> [What to do]:
The whole listing below needs to be duplicated exactly, pictures aside.
The input below:
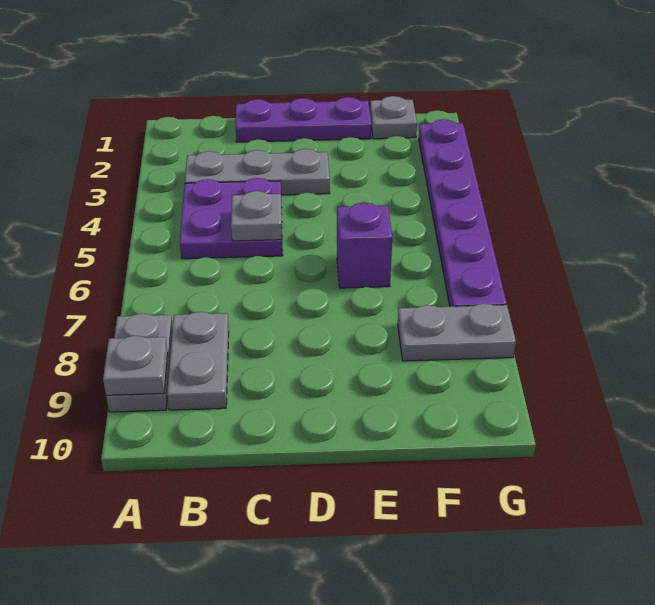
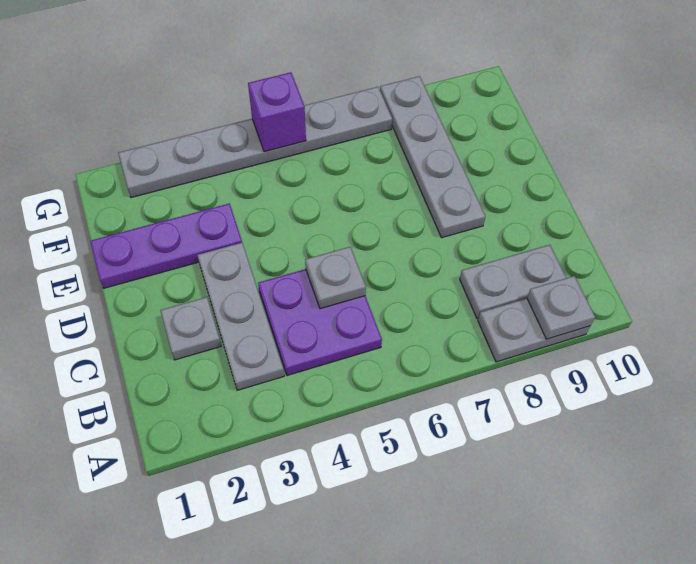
purple plate C1:E1 level 1 -> purple plate E1:E3 level 1
purple brick E6 level 1 -> purple brick G5 level 2
grey plate F1 level 1 -> grey plate C2 level 1
grey plate F8:G8 level 1 -> grey plate D8:G8 level 1
purple plate G2:G7 level 1 -> grey plate G2:G7 level 1

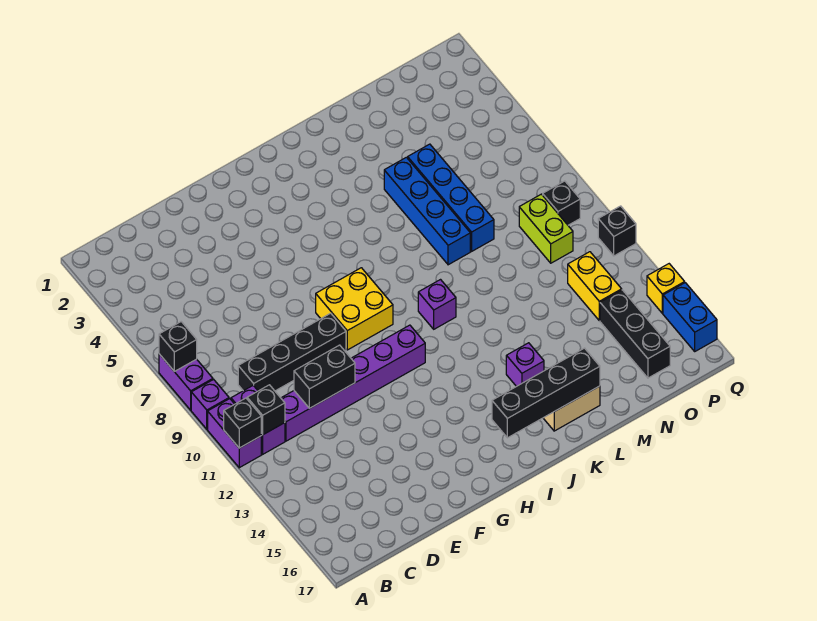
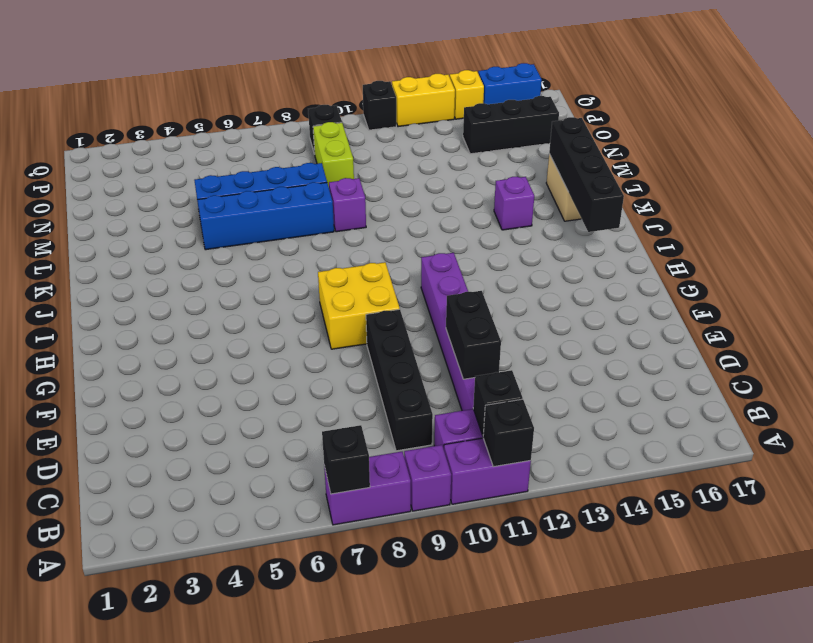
purple brick J10 level 1 -> purple brick L9 level 1
lime brick O9:O10 level 1 -> lime brick N9:O9 level 1
yellow brick O12:O13 level 1 -> yellow brick Q12:Q13 level 1

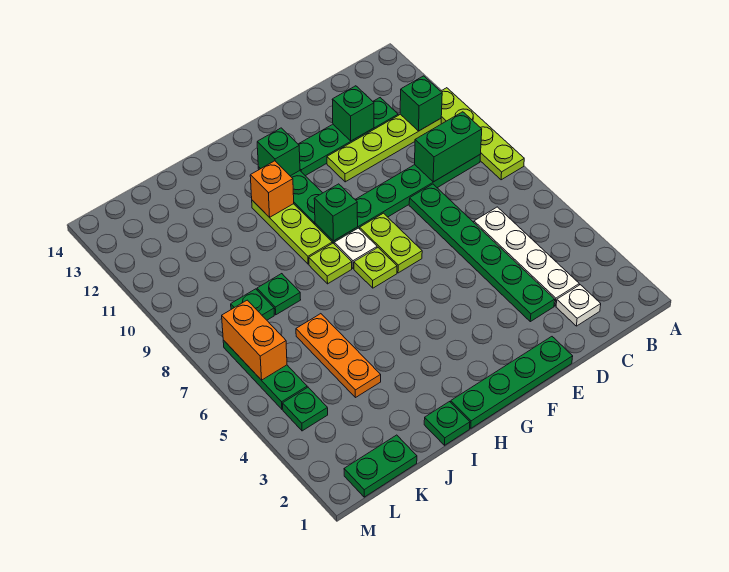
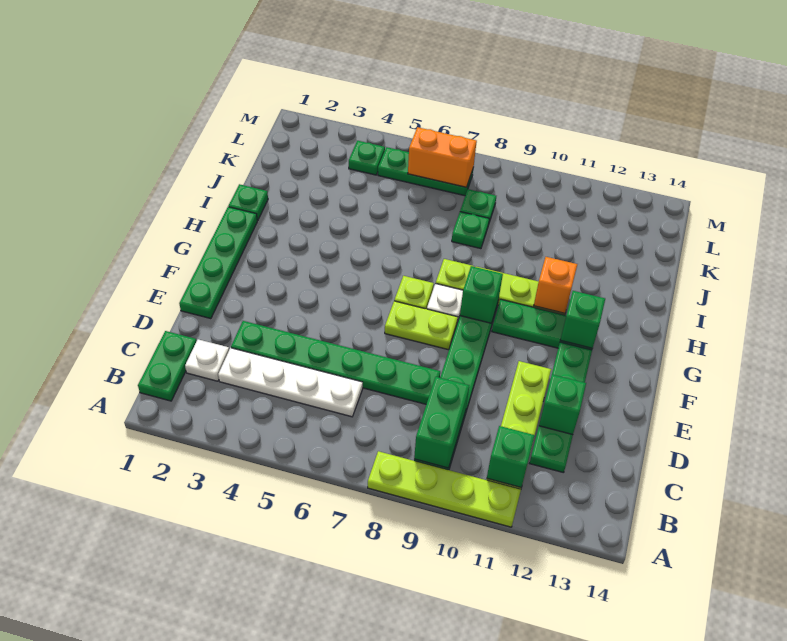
orange plate J4:J6 level 1 -> none
green plate K1:L1 level 1 -> green plate B1:C1 level 1

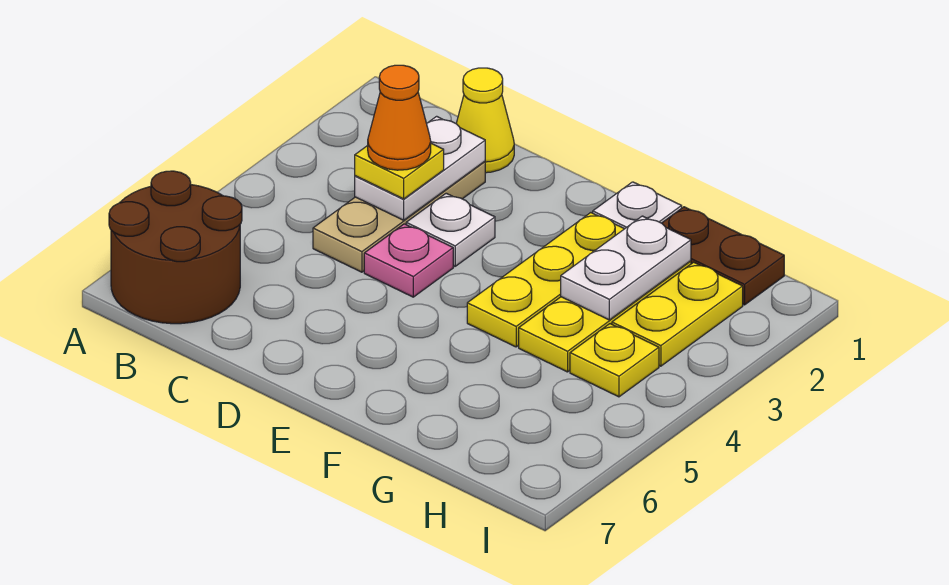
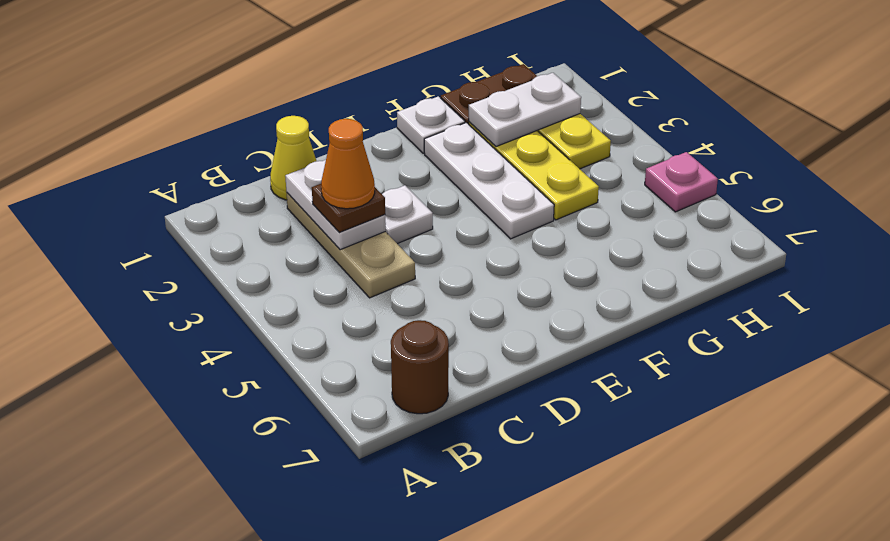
brown round brick A6:B7 level 1 -> brown round brick B7 level 1
yellow plate C3 level 3 -> brown plate C3 level 3
pink plate D4 level 1 -> pink plate I5 level 1
yellow plate F2:F4 level 1 -> white plate F2:F4 level 1
white plate G2:G3 level 2 -> white plate G2:H2 level 2
yellow plate H4 level 1 -> none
End of The input.
> [Finished exercise]:
purple plate C1:E1 level 1 -> purple plate E1:E3 level 1
purple brick E6 level 1 -> purple brick G5 level 2
grey plate F1 level 1 -> grey plate C2 level 1
grey plate F8:G8 level 1 -> grey plate D8:G8 level 1
purple plate G2:G7 level 1 -> grey plate G2:G7 level 1

purple brick J10 level 1 -> purple brick L9 level 1
lime brick O9:O10 level 1 -> lime brick N9:O9 level 1
yellow brick O12:O13 level 1 -> yellow brick Q12:Q13 level 1

orange plate J4:J6 level 1 -> none
green plate K1:L1 level 1 -> green plate B1:C1 level 1

brown round brick A6:B7 level 1 -> brown round brick B7 level 1
yellow plate C3 level 3 -> brown plate C3 level 3
pink plate D4 level 1 -> pink plate I5 level 1
yellow plate F2:F4 level 1 -> white plate F2:F4 level 1
white plate G2:G3 level 2 -> white plate G2:H2 level 2
yellow plate H4 level 1 -> none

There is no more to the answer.